• **TASK BRIEF**
Only the lines from the beginning of the data below through the line that contains "orange cutting board: 5 -> 6" should be repeated, exactly as written.

• **Records excerpted from a collection**
- - - - - - -
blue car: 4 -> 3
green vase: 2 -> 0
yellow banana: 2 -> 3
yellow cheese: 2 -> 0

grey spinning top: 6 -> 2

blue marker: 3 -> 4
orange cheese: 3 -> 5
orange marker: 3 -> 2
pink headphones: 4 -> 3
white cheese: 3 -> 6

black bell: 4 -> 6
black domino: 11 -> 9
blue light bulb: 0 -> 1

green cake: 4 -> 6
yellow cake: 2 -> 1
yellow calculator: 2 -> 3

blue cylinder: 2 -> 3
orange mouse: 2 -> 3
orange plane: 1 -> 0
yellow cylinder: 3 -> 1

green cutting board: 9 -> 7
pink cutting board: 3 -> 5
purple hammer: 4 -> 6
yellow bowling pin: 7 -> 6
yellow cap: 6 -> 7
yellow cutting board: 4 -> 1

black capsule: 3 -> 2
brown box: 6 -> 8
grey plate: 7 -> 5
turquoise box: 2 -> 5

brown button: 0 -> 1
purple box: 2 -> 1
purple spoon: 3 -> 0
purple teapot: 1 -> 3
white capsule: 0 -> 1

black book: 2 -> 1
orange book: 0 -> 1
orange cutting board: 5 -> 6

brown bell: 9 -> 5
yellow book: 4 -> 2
- - - - - - -
• **RESULT OF THIS TASK**
blue car: 4 -> 3
green vase: 2 -> 0
yellow banana: 2 -> 3
yellow cheese: 2 -> 0

grey spinning top: 6 -> 2

blue marker: 3 -> 4
orange cheese: 3 -> 5
orange marker: 3 -> 2
pink headphones: 4 -> 3
white cheese: 3 -> 6

black bell: 4 -> 6
black domino: 11 -> 9
blue light bulb: 0 -> 1

green cake: 4 -> 6
yellow cake: 2 -> 1
yellow calculator: 2 -> 3

blue cylinder: 2 -> 3
orange mouse: 2 -> 3
orange plane: 1 -> 0
yellow cylinder: 3 -> 1

green cutting board: 9 -> 7
pink cutting board: 3 -> 5
purple hammer: 4 -> 6
yellow bowling pin: 7 -> 6
yellow cap: 6 -> 7
yellow cutting board: 4 -> 1

black capsule: 3 -> 2
brown box: 6 -> 8
grey plate: 7 -> 5
turquoise box: 2 -> 5

brown button: 0 -> 1
purple box: 2 -> 1
purple spoon: 3 -> 0
purple teapot: 1 -> 3
white capsule: 0 -> 1

black book: 2 -> 1
orange book: 0 -> 1
orange cutting board: 5 -> 6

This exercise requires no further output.